[Change detection data]
# # # # #
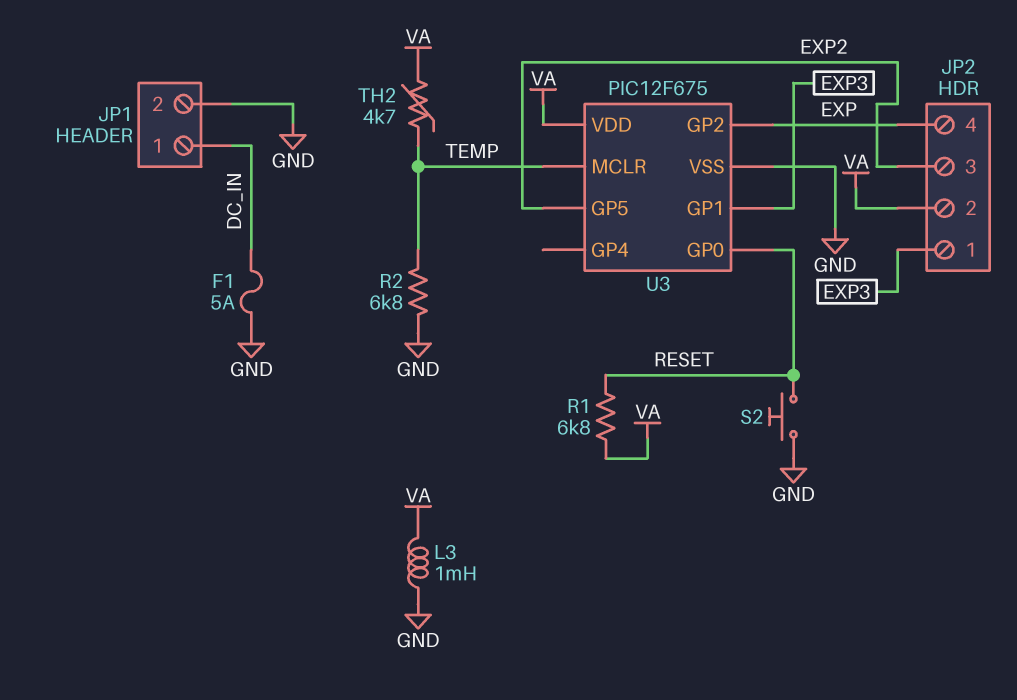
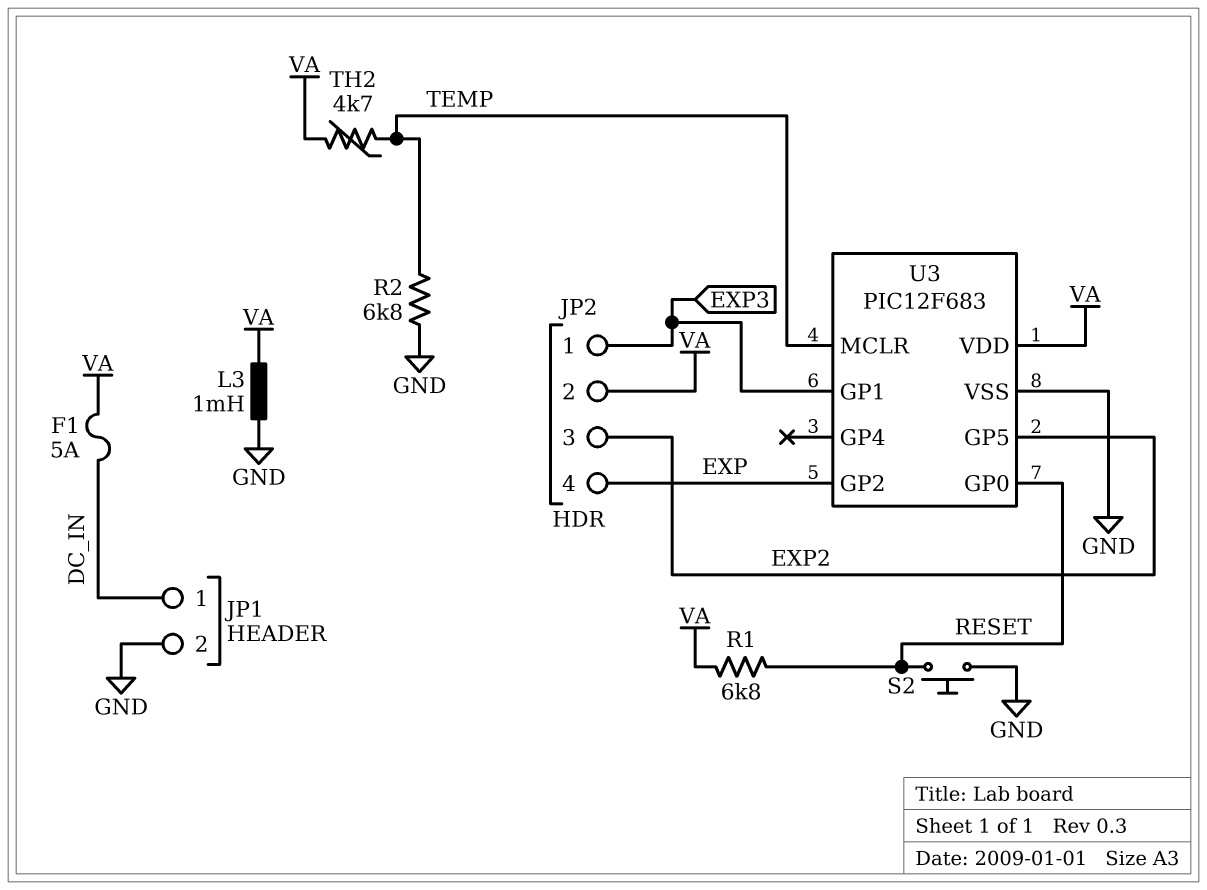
F1: 5A (DC_IN, GND) -> 5A (DC_IN, VA)
U3: PIC12F675 -> PIC12F683

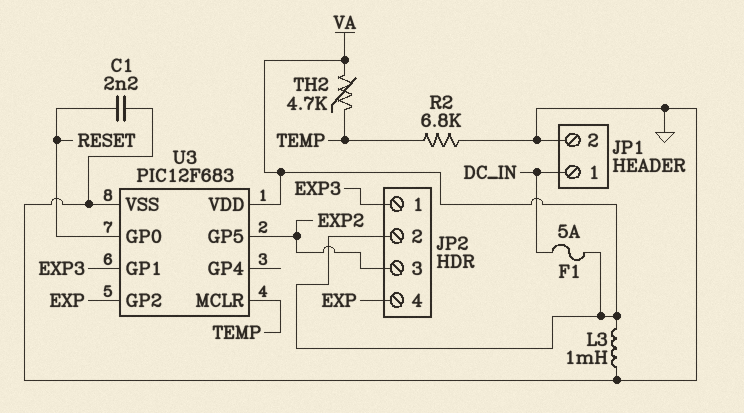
C1: none -> 2.2nF (GND, RESET)
R1: 6.8k (RESET, VA) -> none
S2: button (GND, RESET) -> none

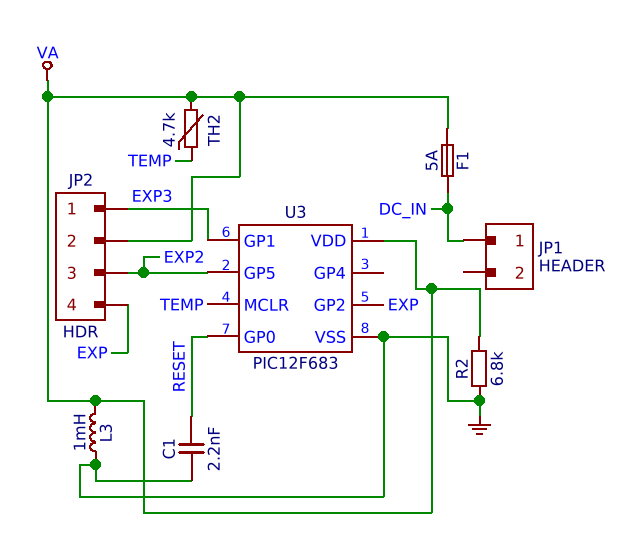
JP1 pin 2: GND -> none
R2: 6.8k (GND, TEMP) -> 6.8k (GND, VA)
# # # # #
▶ [Work to be completed]: What you give back must be the data above, reproduced exactly and free of pictures.

▶ [Result for this exercise]:
F1: 5A (DC_IN, GND) -> 5A (DC_IN, VA)
U3: PIC12F675 -> PIC12F683

C1: none -> 2.2nF (GND, RESET)
R1: 6.8k (RESET, VA) -> none
S2: button (GND, RESET) -> none

JP1 pin 2: GND -> none
R2: 6.8k (GND, TEMP) -> 6.8k (GND, VA)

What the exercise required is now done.